## BRIEF
Return every line below exactly.

## Scene difference descriptions

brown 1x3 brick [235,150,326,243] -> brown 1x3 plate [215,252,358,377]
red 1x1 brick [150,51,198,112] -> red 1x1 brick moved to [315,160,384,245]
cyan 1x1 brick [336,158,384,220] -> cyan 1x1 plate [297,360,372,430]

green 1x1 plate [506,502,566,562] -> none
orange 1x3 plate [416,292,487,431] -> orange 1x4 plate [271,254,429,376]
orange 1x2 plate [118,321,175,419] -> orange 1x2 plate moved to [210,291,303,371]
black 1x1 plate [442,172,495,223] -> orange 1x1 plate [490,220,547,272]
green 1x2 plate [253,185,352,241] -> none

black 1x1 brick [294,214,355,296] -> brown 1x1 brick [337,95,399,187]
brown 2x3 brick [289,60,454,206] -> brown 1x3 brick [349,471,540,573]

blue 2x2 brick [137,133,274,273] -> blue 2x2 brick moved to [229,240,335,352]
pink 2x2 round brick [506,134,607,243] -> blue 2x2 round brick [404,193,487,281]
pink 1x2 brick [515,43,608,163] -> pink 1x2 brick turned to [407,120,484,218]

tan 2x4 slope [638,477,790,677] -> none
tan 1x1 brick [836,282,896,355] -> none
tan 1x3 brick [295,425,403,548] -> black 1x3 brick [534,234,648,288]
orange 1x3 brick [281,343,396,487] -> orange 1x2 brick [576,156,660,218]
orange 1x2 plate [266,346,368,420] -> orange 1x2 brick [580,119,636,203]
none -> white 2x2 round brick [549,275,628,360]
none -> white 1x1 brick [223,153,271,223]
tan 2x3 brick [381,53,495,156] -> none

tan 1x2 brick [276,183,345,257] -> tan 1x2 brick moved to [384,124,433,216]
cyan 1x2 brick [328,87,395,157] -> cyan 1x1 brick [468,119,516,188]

## RESPONSE TO THIS EXERCISE
brown 1x3 brick [235,150,326,243] -> brown 1x3 plate [215,252,358,377]
red 1x1 brick [150,51,198,112] -> red 1x1 brick moved to [315,160,384,245]
cyan 1x1 brick [336,158,384,220] -> cyan 1x1 plate [297,360,372,430]

green 1x1 plate [506,502,566,562] -> none
orange 1x3 plate [416,292,487,431] -> orange 1x4 plate [271,254,429,376]
orange 1x2 plate [118,321,175,419] -> orange 1x2 plate moved to [210,291,303,371]
black 1x1 plate [442,172,495,223] -> orange 1x1 plate [490,220,547,272]
green 1x2 plate [253,185,352,241] -> none

black 1x1 brick [294,214,355,296] -> brown 1x1 brick [337,95,399,187]
brown 2x3 brick [289,60,454,206] -> brown 1x3 brick [349,471,540,573]

blue 2x2 brick [137,133,274,273] -> blue 2x2 brick moved to [229,240,335,352]
pink 2x2 round brick [506,134,607,243] -> blue 2x2 round brick [404,193,487,281]
pink 1x2 brick [515,43,608,163] -> pink 1x2 brick turned to [407,120,484,218]

tan 2x4 slope [638,477,790,677] -> none
tan 1x1 brick [836,282,896,355] -> none
tan 1x3 brick [295,425,403,548] -> black 1x3 brick [534,234,648,288]
orange 1x3 brick [281,343,396,487] -> orange 1x2 brick [576,156,660,218]
orange 1x2 plate [266,346,368,420] -> orange 1x2 brick [580,119,636,203]
none -> white 2x2 round brick [549,275,628,360]
none -> white 1x1 brick [223,153,271,223]
tan 2x3 brick [381,53,495,156] -> none

tan 1x2 brick [276,183,345,257] -> tan 1x2 brick moved to [384,124,433,216]
cyan 1x2 brick [328,87,395,157] -> cyan 1x1 brick [468,119,516,188]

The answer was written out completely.